__DESCRIPTION OF THE TASK__.
Any picture in the data below gets skipped; print all the rest exactly.

__SUPPLIED MATERIAL__.
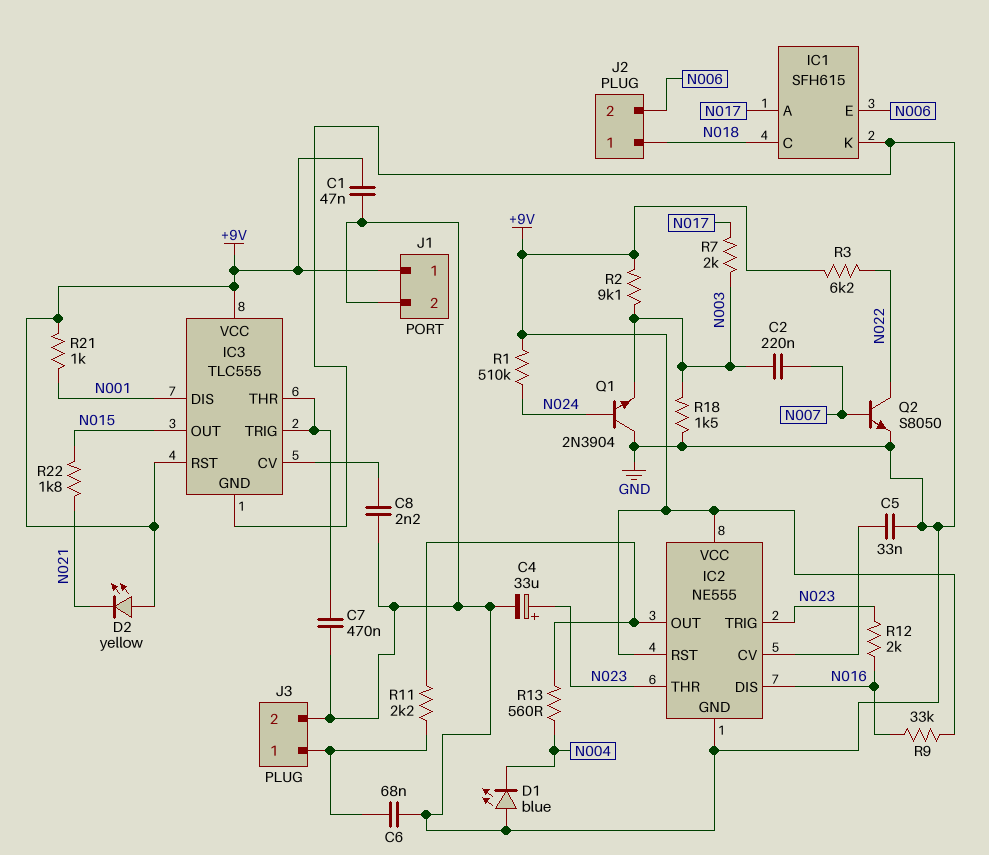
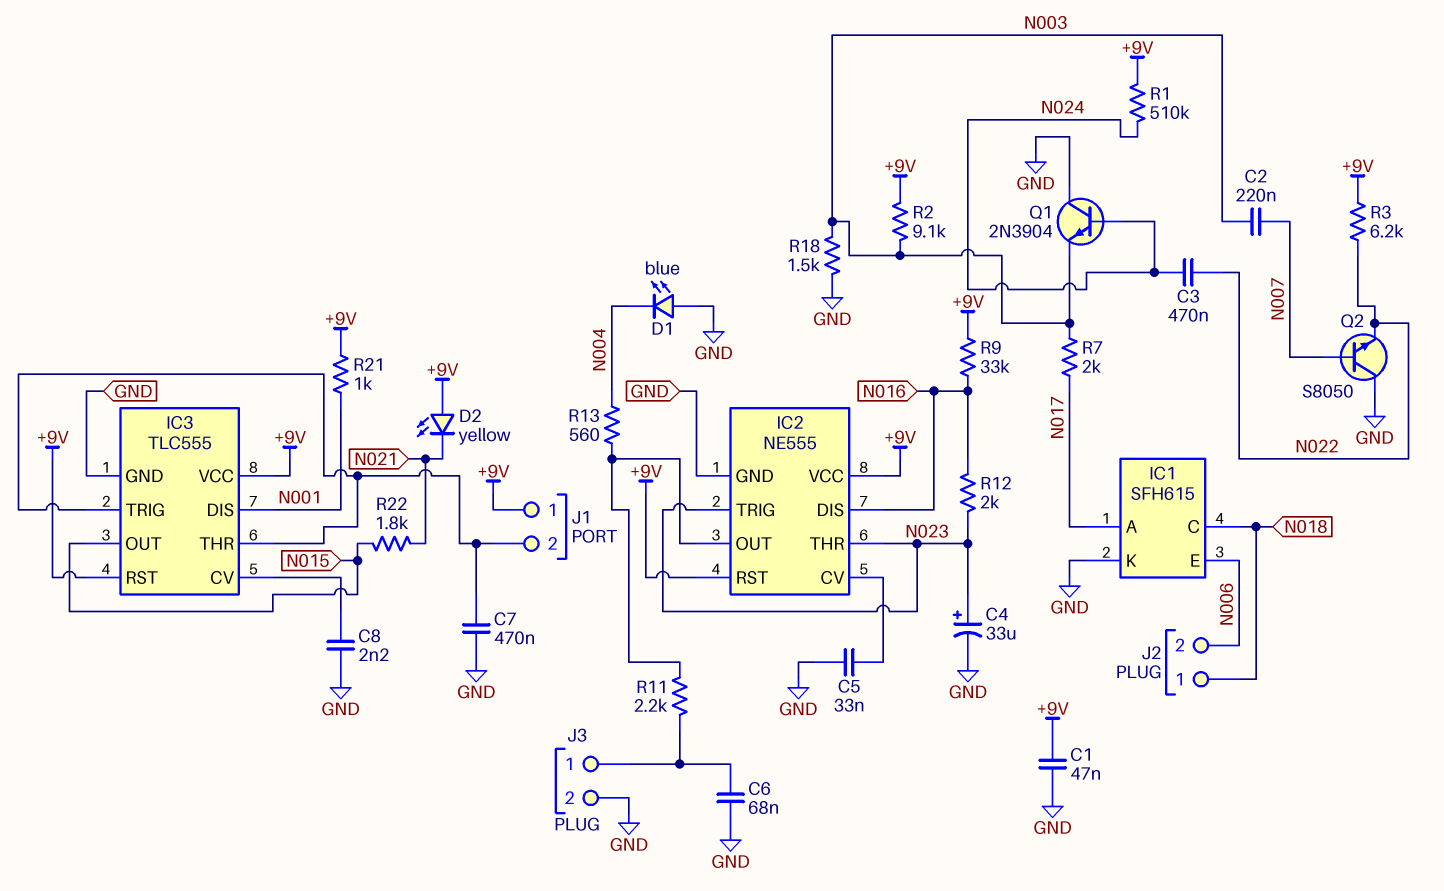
C3: none -> 470nF (N022, N024)
J1 pin 2: GND -> IC3/THR
Q2: NPN S8050 (B N007, C N022, E GND) -> NPN S8050 (B N007, C GND, E N022)

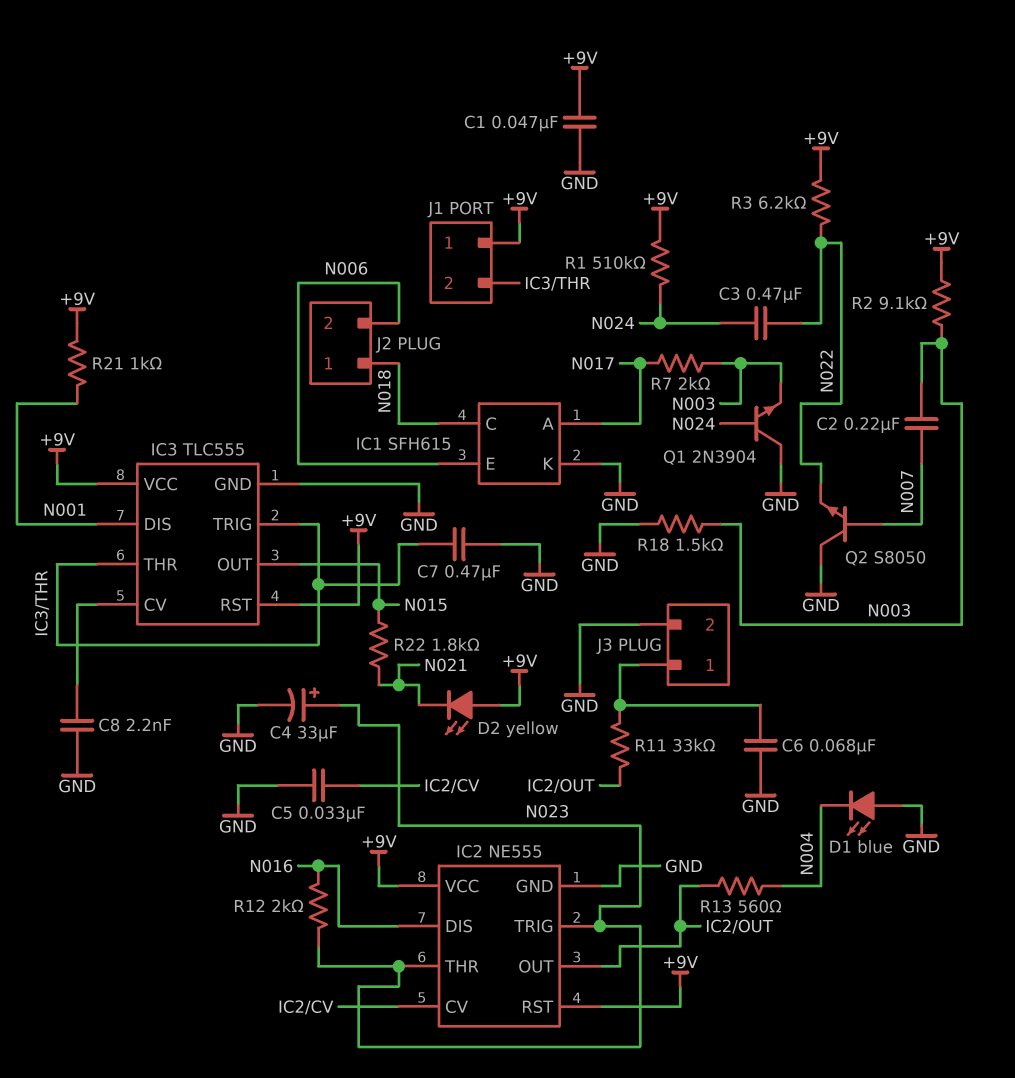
R9: 33k (+9V, N016) -> none
R11: 2.2k (IC2/OUT, J3/1) -> 33k (IC2/OUT, J3/1)

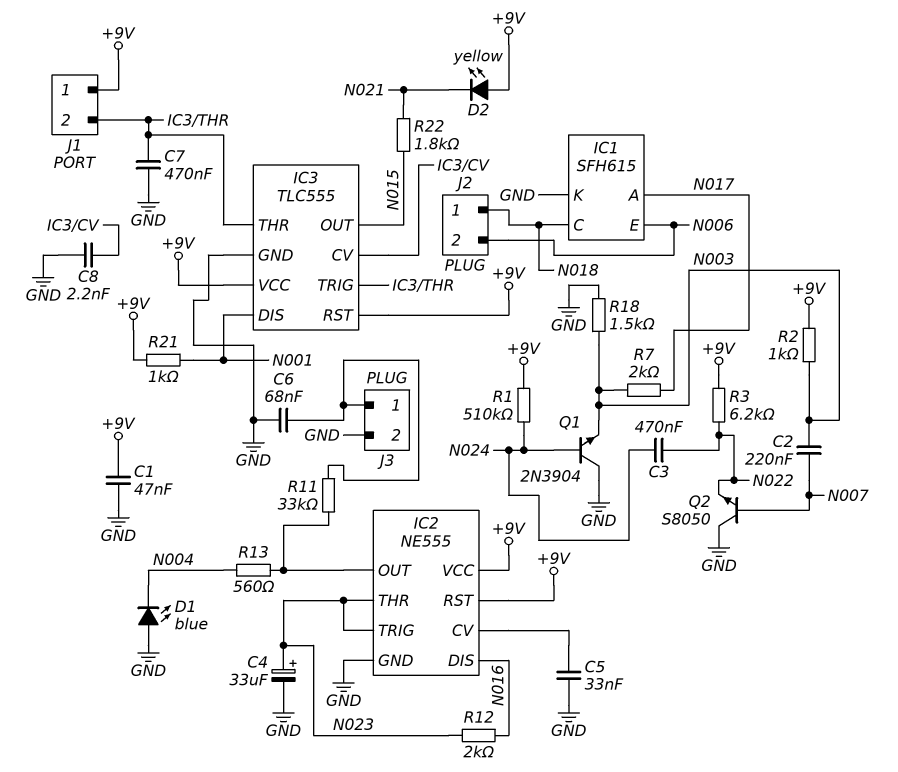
R2: 9.1k (+9V, N003) -> 1k (+9V, N003)

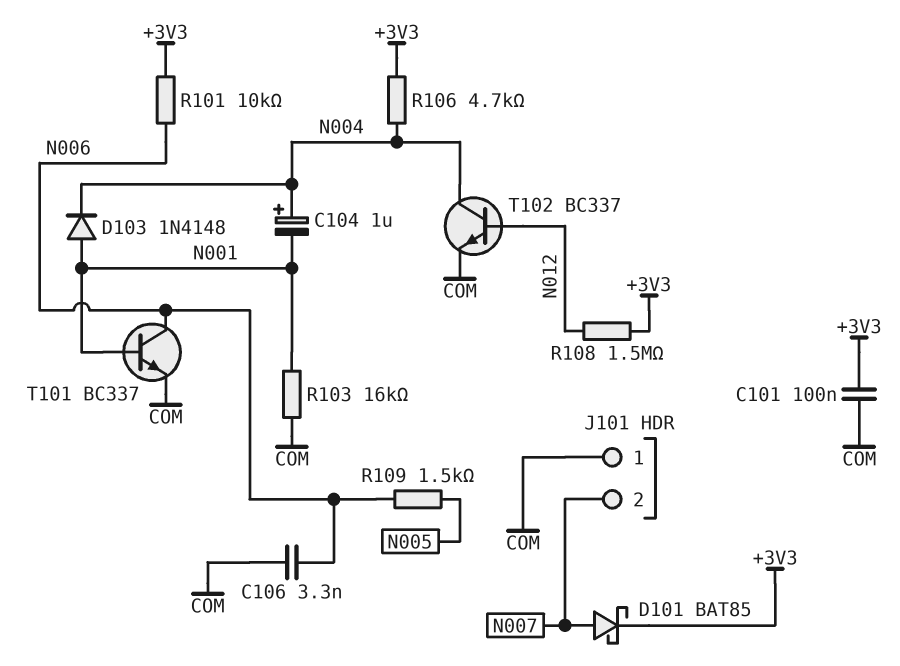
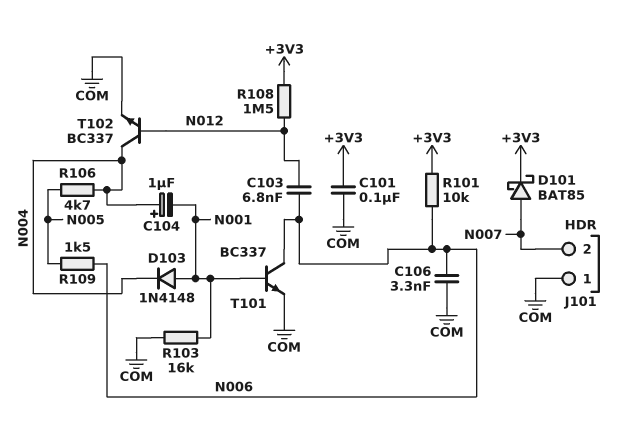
C103: none -> 6.8nF (N006, N012)
R106: 4.7k (+3V3, N004) -> 4.7k (N004, N005)

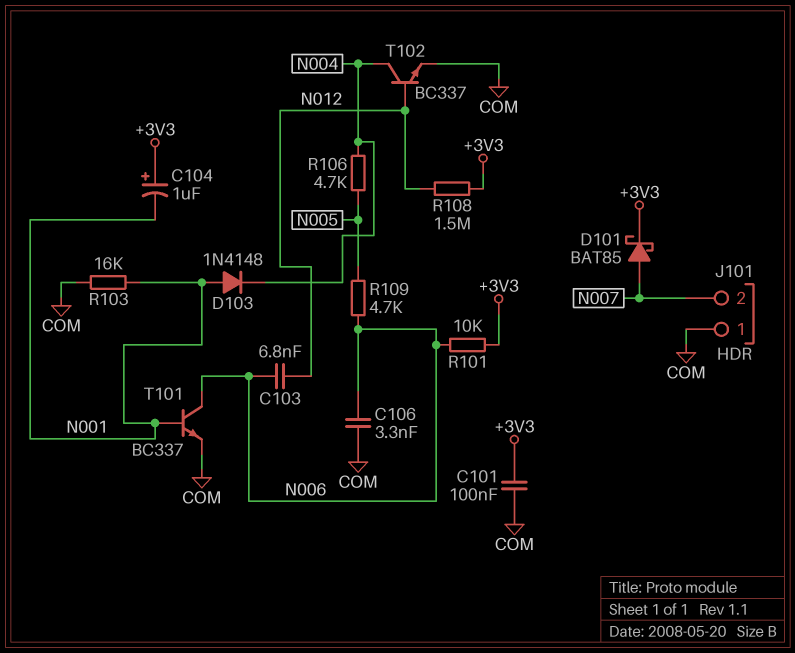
C104: 1uF (plus N004, minus N001) -> 1uF (plus +3V3, minus N001)
R109: 1.5k (N005, N006) -> 4.7k (N005, N006)

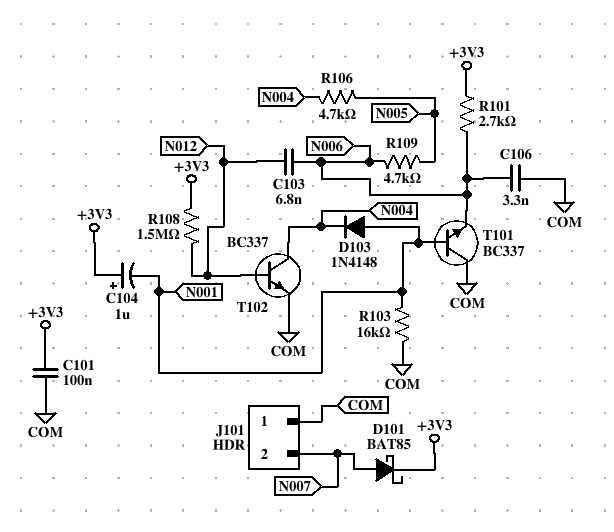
R101: 10k (+3V3, N006) -> 2.7k (+3V3, N006)
T101: NPN BC337 (B N001, C N006, E COM) -> NPN BC337 (B N001, C COM, E N006)

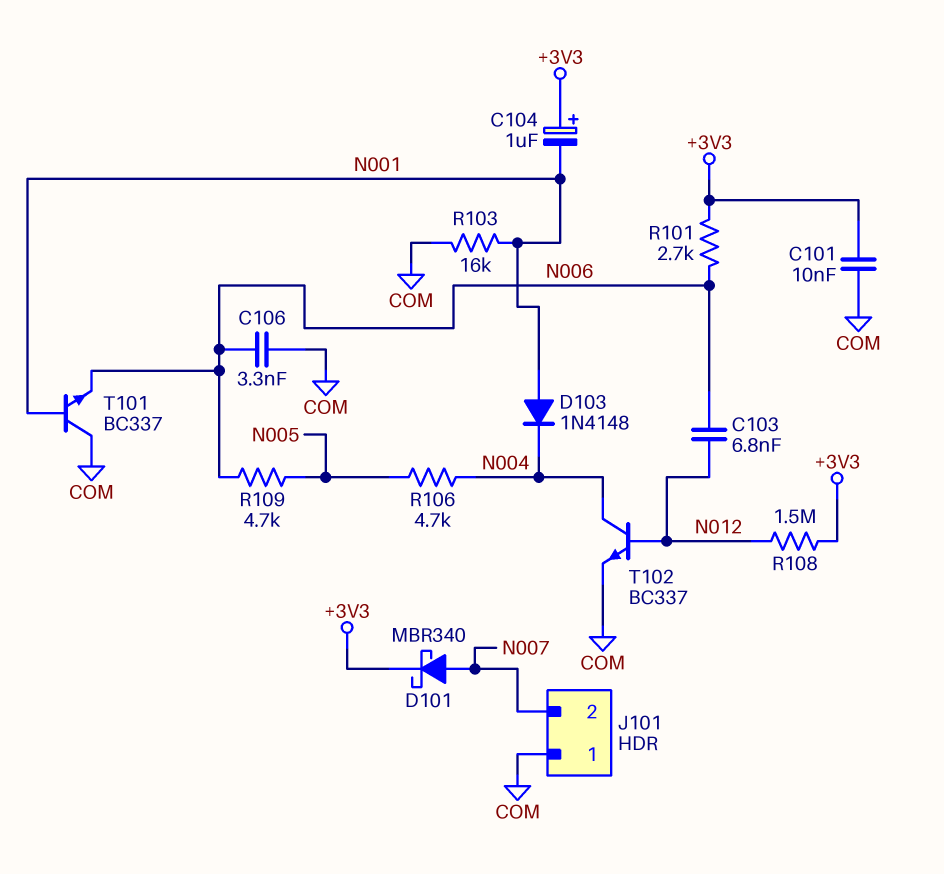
C101: 100nF (+3V3, COM) -> 10nF (+3V3, COM)
D101: schottky BAT85 (A N007, K +3V3) -> schottky MBR340 (A N007, K +3V3)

__EXERCISE ANSWER__.
C3: none -> 470nF (N022, N024)
J1 pin 2: GND -> IC3/THR
Q2: NPN S8050 (B N007, C N022, E GND) -> NPN S8050 (B N007, C GND, E N022)

R9: 33k (+9V, N016) -> none
R11: 2.2k (IC2/OUT, J3/1) -> 33k (IC2/OUT, J3/1)

R2: 9.1k (+9V, N003) -> 1k (+9V, N003)

C103: none -> 6.8nF (N006, N012)
R106: 4.7k (+3V3, N004) -> 4.7k (N004, N005)

C104: 1uF (plus N004, minus N001) -> 1uF (plus +3V3, minus N001)
R109: 1.5k (N005, N006) -> 4.7k (N005, N006)

R101: 10k (+3V3, N006) -> 2.7k (+3V3, N006)
T101: NPN BC337 (B N001, C N006, E COM) -> NPN BC337 (B N001, C COM, E N006)

C101: 100nF (+3V3, COM) -> 10nF (+3V3, COM)
D101: schottky BAT85 (A N007, K +3V3) -> schottky MBR340 (A N007, K +3V3)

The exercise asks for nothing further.